→ **TASK DETAILS**: Count how many lines in the entries below hold the string "MOSI", and respond with that number only.

*** DATA RECORDS Section Begins ***

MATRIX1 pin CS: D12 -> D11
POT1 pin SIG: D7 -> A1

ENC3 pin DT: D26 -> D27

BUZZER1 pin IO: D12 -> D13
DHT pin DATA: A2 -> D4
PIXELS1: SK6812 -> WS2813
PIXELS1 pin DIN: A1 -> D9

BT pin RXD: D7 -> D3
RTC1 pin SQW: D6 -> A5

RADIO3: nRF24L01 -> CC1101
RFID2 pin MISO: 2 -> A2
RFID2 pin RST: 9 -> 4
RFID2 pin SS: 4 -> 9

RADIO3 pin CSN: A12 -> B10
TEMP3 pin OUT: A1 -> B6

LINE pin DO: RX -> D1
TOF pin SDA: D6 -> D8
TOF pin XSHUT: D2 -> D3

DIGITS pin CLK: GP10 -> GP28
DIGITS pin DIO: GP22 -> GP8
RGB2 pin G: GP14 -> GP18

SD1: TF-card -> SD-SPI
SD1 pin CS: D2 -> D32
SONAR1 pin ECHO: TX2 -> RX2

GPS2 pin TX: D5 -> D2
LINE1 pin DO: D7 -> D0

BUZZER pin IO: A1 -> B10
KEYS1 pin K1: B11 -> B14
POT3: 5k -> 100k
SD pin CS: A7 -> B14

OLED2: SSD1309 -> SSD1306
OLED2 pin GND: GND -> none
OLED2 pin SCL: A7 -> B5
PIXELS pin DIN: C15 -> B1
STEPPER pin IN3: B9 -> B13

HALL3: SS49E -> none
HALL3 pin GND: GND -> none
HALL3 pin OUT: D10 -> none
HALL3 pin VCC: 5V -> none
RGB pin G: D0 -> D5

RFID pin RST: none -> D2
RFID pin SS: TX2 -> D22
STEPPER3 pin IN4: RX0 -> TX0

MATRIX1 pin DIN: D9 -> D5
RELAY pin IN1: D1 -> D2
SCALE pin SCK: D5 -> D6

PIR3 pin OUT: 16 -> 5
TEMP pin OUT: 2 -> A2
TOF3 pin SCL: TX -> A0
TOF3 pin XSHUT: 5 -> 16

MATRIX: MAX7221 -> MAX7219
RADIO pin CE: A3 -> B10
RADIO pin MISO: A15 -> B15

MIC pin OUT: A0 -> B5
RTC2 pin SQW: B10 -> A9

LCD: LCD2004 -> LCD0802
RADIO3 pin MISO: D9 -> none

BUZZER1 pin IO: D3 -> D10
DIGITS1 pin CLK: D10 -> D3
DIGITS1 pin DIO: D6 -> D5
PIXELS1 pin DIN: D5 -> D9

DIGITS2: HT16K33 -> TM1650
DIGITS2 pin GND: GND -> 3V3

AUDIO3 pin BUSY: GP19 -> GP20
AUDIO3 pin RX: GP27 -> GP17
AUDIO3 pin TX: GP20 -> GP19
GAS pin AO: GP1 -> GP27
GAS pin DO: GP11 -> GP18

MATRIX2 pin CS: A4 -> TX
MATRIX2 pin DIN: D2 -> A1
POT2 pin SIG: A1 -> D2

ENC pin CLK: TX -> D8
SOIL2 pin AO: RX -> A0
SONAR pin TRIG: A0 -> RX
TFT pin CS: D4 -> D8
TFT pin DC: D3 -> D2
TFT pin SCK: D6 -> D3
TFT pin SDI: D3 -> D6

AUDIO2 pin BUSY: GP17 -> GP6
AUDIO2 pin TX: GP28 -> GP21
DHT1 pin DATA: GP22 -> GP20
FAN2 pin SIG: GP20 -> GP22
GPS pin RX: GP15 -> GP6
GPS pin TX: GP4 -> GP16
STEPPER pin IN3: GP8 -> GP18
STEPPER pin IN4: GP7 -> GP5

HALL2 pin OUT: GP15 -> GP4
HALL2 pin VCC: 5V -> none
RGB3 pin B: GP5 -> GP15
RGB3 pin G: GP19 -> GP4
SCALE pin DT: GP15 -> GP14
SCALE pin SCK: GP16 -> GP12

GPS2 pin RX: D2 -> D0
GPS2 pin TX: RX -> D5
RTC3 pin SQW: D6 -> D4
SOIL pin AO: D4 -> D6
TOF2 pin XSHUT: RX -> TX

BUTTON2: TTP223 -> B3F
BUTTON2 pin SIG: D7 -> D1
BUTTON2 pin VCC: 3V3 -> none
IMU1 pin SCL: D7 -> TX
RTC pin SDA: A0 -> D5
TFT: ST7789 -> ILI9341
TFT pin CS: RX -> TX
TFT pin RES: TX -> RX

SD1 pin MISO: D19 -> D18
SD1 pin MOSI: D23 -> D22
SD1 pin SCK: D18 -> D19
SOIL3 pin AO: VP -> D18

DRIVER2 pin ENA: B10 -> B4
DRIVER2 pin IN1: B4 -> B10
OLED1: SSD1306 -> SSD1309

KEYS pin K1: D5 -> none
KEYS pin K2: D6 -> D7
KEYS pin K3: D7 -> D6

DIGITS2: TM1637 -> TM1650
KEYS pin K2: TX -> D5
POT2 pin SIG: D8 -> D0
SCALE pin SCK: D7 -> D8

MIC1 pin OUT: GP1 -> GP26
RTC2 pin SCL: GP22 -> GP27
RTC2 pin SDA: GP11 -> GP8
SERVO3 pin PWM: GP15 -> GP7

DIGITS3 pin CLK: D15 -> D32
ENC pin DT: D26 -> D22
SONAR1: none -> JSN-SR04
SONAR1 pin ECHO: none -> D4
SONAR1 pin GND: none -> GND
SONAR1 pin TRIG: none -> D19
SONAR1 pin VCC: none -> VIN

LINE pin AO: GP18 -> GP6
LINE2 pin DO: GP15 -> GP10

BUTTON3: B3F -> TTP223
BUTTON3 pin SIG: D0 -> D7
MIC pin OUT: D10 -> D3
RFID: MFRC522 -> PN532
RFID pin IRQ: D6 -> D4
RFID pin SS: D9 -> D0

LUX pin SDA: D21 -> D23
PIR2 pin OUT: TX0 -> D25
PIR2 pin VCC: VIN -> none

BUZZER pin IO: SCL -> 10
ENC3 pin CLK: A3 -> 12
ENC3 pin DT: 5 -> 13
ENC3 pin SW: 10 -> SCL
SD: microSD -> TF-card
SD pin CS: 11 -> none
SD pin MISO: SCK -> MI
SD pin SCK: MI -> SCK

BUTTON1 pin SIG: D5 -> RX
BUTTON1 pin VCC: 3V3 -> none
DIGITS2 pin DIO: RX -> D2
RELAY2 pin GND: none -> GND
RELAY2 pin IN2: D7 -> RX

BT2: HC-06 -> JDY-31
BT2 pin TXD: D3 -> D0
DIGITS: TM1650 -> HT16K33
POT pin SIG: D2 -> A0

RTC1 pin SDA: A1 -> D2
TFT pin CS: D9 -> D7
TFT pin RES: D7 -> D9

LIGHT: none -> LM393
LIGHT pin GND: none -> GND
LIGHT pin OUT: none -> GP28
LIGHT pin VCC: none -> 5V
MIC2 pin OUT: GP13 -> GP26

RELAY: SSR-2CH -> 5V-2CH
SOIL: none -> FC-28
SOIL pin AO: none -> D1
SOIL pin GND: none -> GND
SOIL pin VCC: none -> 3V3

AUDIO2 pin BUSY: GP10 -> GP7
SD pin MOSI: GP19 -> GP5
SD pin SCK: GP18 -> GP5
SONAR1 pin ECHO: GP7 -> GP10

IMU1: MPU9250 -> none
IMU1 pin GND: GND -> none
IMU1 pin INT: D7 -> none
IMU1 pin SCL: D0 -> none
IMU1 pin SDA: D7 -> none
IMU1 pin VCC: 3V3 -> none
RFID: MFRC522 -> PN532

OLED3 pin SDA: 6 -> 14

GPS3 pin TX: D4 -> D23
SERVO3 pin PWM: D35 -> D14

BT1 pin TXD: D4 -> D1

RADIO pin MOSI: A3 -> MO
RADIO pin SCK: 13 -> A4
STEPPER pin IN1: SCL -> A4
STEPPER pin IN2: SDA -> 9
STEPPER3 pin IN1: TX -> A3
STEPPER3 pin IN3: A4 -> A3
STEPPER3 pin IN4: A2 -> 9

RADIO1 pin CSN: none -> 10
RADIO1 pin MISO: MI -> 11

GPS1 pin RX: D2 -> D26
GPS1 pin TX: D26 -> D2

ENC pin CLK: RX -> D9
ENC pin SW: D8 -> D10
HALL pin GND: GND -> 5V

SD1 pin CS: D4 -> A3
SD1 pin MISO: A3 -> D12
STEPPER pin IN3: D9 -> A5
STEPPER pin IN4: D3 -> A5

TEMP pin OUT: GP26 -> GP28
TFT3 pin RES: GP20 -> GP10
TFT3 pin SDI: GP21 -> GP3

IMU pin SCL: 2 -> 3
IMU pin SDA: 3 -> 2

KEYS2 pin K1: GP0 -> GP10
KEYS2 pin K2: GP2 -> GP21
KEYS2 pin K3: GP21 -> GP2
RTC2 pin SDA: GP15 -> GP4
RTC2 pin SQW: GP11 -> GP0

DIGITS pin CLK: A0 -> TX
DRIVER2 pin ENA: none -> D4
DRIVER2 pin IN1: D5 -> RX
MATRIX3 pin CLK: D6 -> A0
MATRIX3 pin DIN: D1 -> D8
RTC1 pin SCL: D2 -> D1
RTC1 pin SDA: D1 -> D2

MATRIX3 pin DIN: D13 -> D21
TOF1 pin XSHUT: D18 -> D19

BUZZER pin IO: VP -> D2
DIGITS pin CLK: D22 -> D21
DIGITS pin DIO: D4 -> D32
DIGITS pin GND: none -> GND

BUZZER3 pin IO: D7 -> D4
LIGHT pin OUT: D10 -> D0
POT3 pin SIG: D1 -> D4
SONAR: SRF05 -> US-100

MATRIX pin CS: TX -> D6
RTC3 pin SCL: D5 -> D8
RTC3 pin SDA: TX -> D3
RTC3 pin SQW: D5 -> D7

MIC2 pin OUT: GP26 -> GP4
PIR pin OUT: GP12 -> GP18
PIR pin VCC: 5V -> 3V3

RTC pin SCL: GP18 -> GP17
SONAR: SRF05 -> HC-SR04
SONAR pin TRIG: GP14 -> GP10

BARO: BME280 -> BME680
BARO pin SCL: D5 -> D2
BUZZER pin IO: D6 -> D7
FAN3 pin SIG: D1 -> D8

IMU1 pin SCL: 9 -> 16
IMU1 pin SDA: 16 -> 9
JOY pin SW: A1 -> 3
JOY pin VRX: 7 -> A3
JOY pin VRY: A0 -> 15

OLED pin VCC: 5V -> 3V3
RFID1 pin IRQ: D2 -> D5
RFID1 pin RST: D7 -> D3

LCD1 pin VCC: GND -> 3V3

*** DATA RECORDS Section Ends ***

→ **RESPONSE TO THIS TASK**: 3